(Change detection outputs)
Content starts
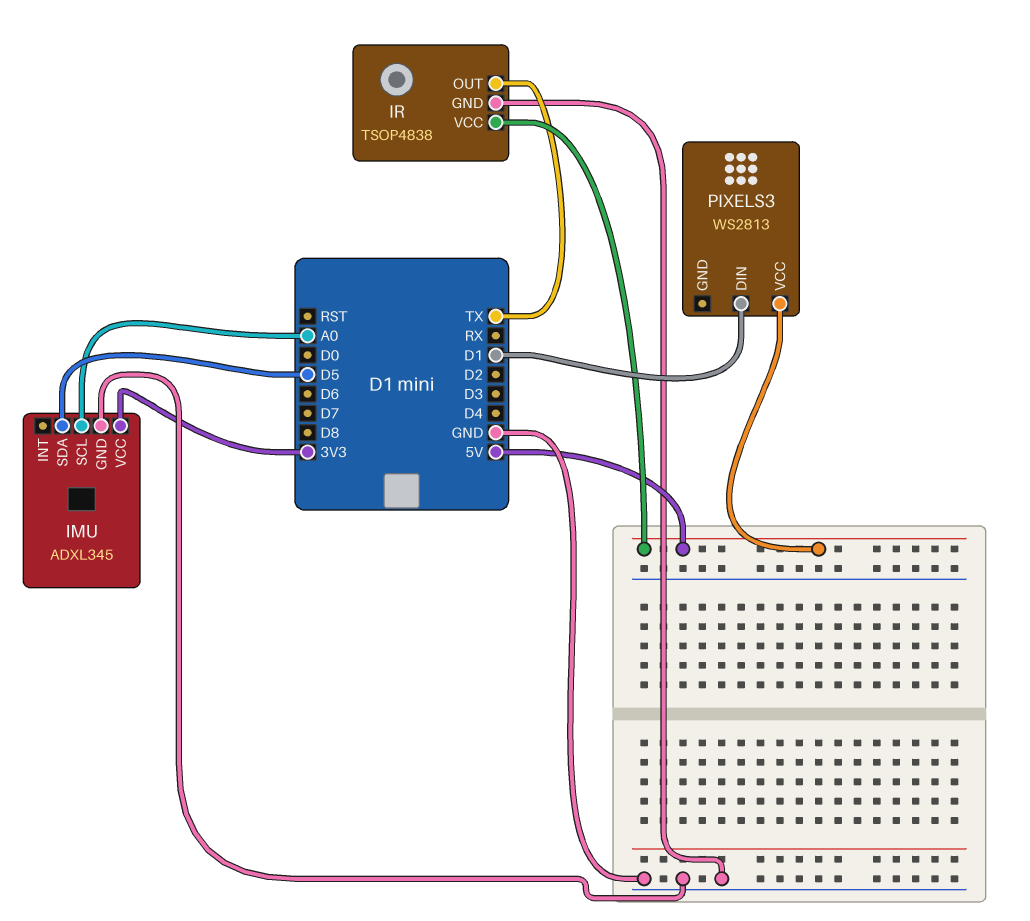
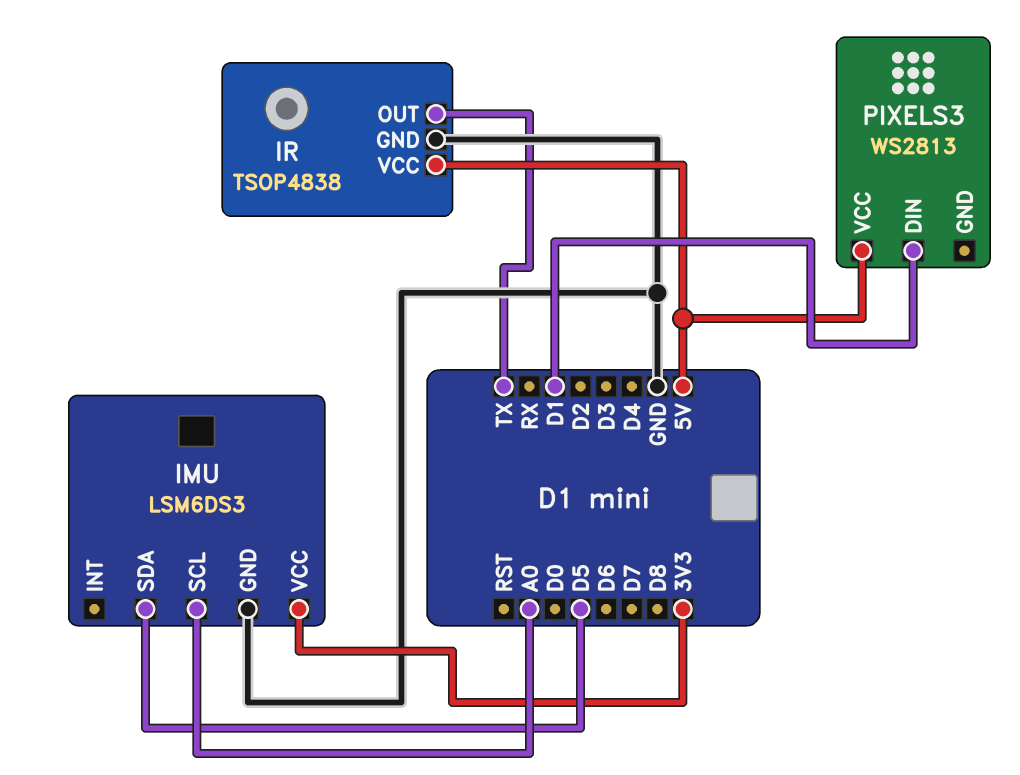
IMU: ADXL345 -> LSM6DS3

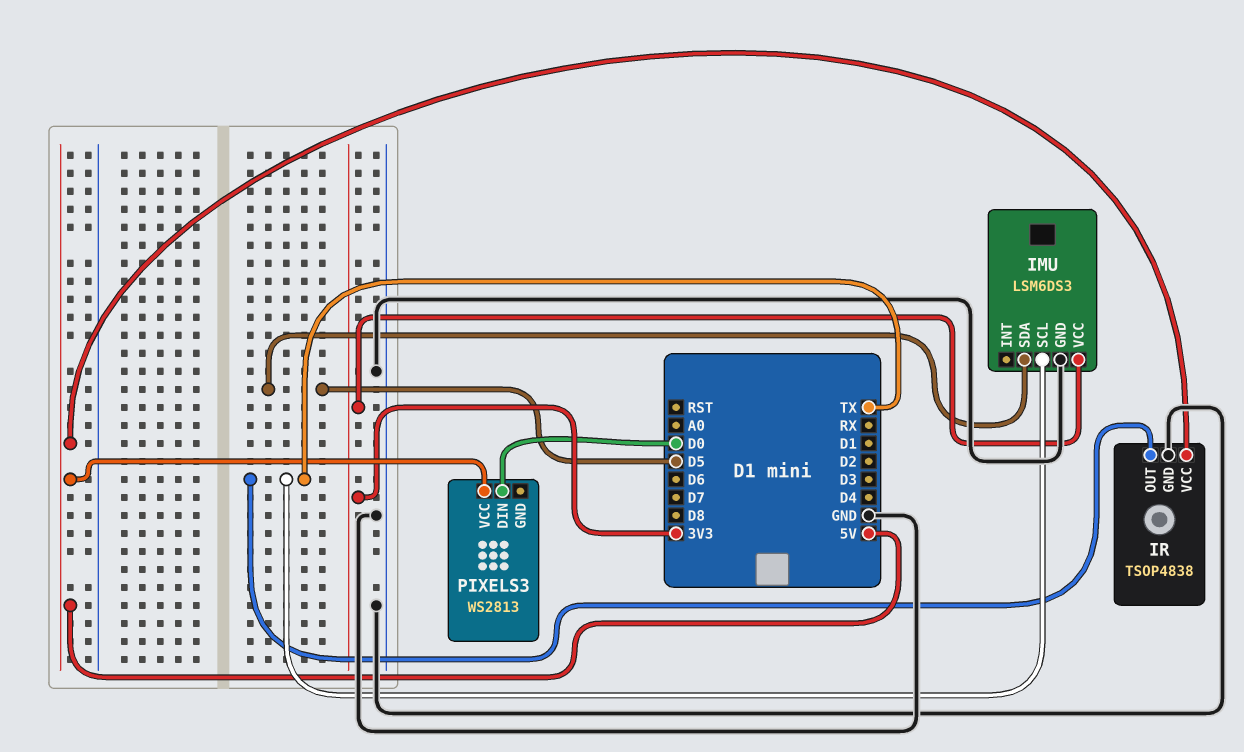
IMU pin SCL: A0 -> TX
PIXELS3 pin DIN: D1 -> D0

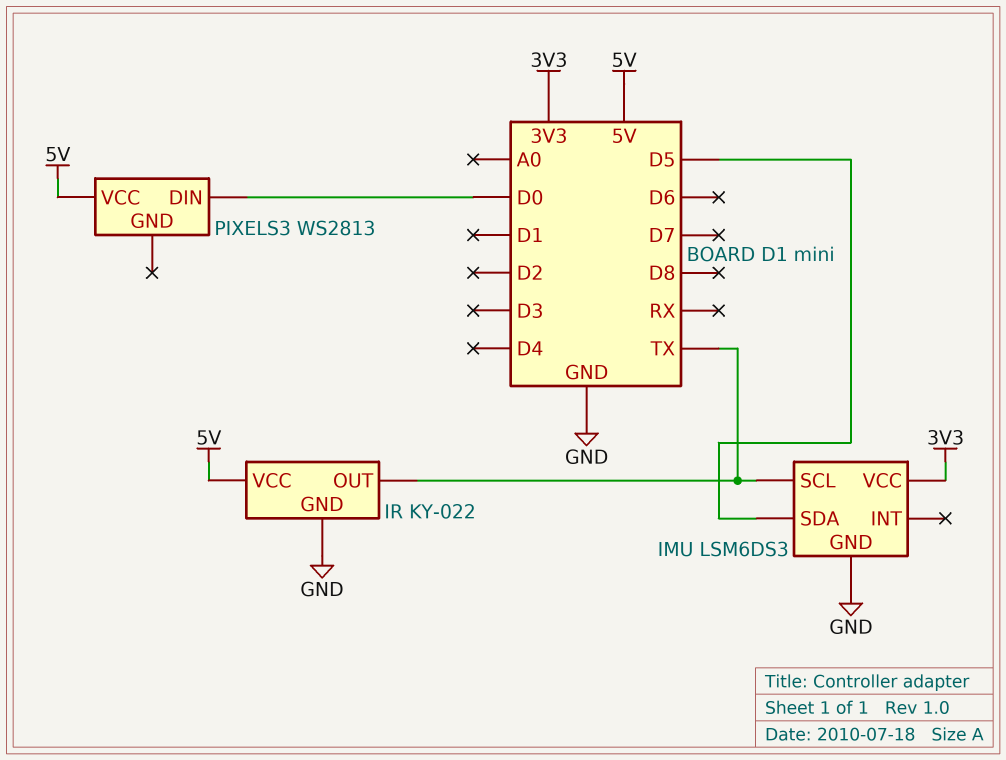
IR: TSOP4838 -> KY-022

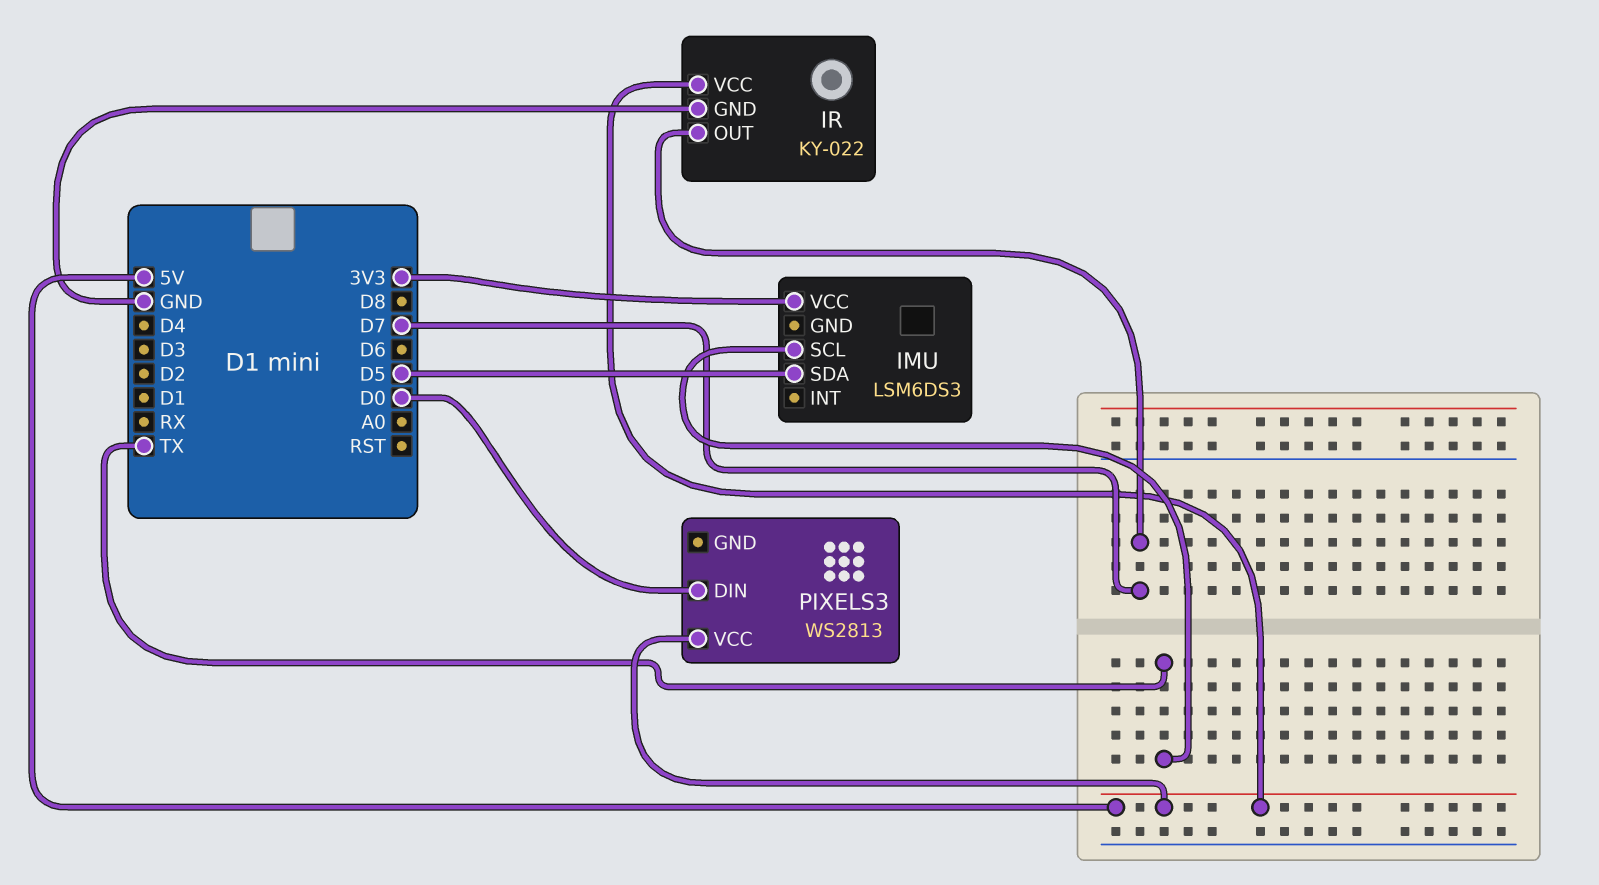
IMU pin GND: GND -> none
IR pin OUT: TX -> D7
Content ends
▶ **Task to carry out**:
Although the records contain pictures, transcribe only their text, exactly as written.

▶ **Exercise solution**:
IMU: ADXL345 -> LSM6DS3

IMU pin SCL: A0 -> TX
PIXELS3 pin DIN: D1 -> D0

IR: TSOP4838 -> KY-022

IMU pin GND: GND -> none
IR pin OUT: TX -> D7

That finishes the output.